---------- Data section ----------

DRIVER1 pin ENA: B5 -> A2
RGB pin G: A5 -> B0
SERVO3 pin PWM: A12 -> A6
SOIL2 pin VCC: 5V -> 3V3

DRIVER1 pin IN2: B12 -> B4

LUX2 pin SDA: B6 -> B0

----------

* [What the task requires]: Give again, exactly, every line from the one holding "RGB pin G: A5 -> B0" to the last line of the data.

* [Reply to the exercise]:
RGB pin G: A5 -> B0
SERVO3 pin PWM: A12 -> A6
SOIL2 pin VCC: 5V -> 3V3

DRIVER1 pin IN2: B12 -> B4

LUX2 pin SDA: B6 -> B0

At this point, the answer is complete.